[Records from a collection]
=== Begin Enclosure ===
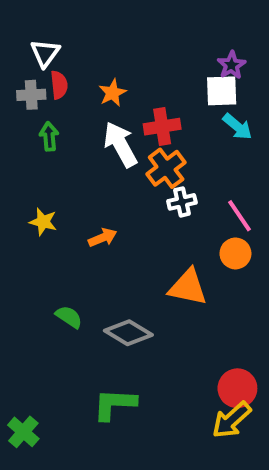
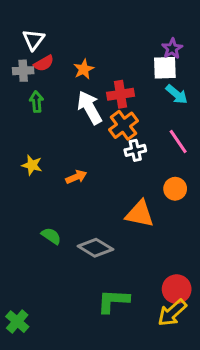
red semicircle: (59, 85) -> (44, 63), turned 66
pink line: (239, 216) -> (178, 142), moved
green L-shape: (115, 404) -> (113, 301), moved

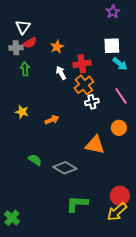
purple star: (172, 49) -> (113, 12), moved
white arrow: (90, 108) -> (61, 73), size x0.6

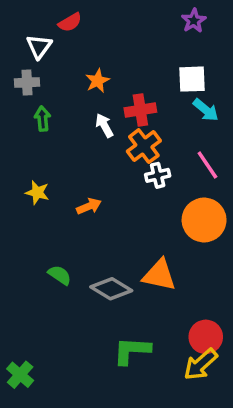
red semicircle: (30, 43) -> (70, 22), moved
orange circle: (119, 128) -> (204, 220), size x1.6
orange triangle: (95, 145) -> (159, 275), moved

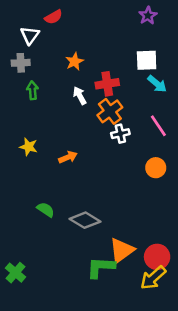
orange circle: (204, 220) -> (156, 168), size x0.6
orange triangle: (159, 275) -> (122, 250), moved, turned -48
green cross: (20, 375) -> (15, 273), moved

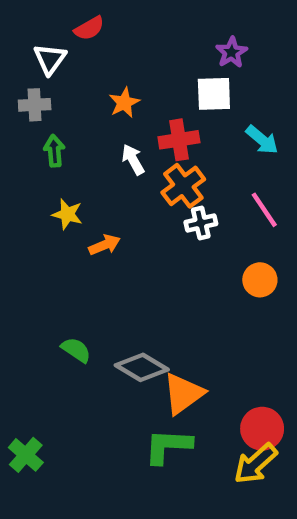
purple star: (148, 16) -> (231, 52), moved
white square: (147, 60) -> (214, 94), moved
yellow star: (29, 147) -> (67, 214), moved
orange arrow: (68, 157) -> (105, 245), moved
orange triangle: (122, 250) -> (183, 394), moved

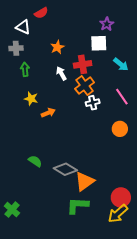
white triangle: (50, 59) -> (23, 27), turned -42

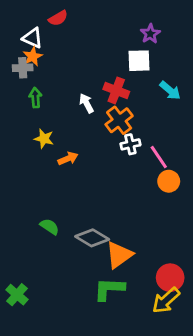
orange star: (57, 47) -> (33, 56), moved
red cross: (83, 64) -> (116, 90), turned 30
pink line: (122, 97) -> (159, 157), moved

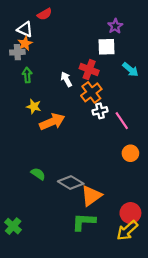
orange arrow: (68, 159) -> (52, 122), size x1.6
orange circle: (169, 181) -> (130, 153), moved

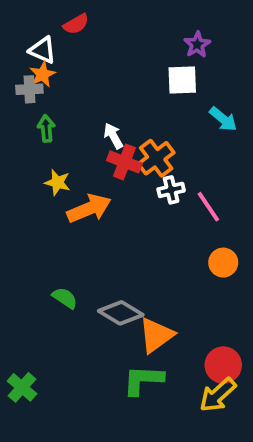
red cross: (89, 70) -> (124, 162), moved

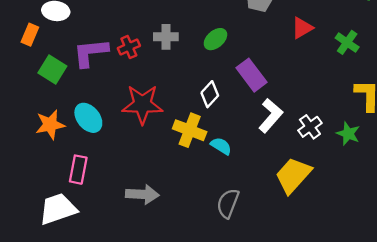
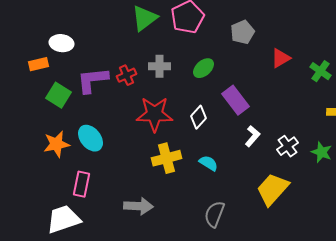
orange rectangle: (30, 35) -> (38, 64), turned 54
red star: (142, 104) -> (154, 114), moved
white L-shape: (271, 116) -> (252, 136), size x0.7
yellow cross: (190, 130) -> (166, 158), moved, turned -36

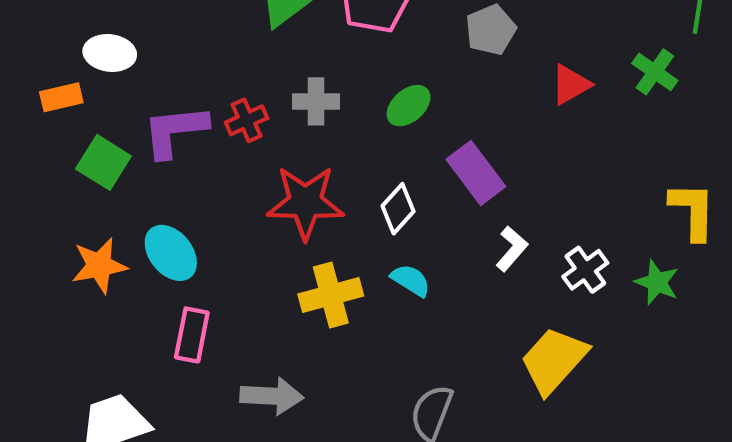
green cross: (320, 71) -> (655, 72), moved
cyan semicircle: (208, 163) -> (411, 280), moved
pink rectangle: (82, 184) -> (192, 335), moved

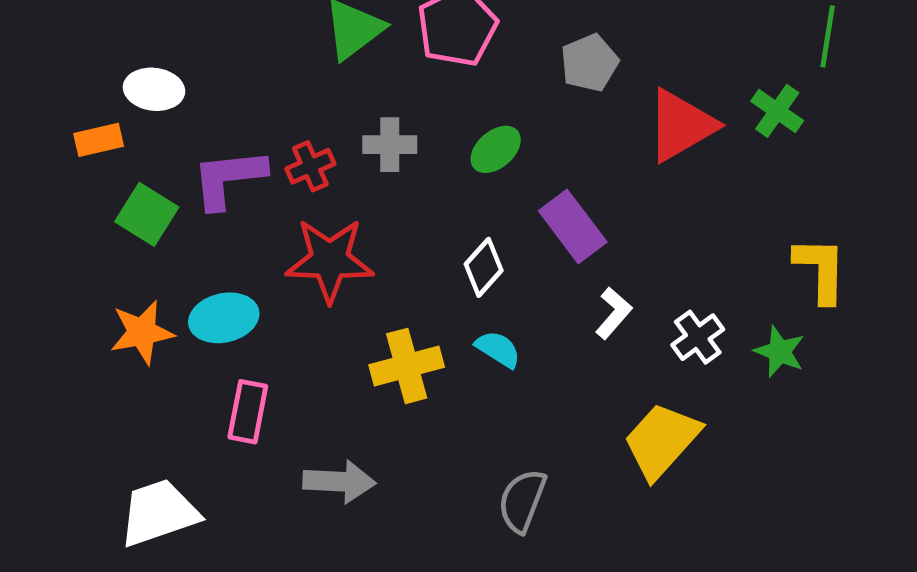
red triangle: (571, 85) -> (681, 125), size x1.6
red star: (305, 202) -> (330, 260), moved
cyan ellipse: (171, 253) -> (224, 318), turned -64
=== End Enclosure ===
• WHAT THE TASK REQUIRES: Reproduce exactly the lines of the data above that run from the line with "orange triangle: (95, 145)" down to the line with "red star: (142, 104) -> (154, 114), moved", both ends included. Pictures do not belong in the copy.

• THE ANSWER:
orange triangle: (95, 145) -> (159, 275), moved

orange circle: (204, 220) -> (156, 168), size x0.6
orange triangle: (159, 275) -> (122, 250), moved, turned -48
green cross: (20, 375) -> (15, 273), moved

purple star: (148, 16) -> (231, 52), moved
white square: (147, 60) -> (214, 94), moved
yellow star: (29, 147) -> (67, 214), moved
orange arrow: (68, 157) -> (105, 245), moved
orange triangle: (122, 250) -> (183, 394), moved

white triangle: (50, 59) -> (23, 27), turned -42

orange star: (57, 47) -> (33, 56), moved
red cross: (83, 64) -> (116, 90), turned 30
pink line: (122, 97) -> (159, 157), moved

orange arrow: (68, 159) -> (52, 122), size x1.6
orange circle: (169, 181) -> (130, 153), moved

red cross: (89, 70) -> (124, 162), moved

orange rectangle: (30, 35) -> (38, 64), turned 54
red star: (142, 104) -> (154, 114), moved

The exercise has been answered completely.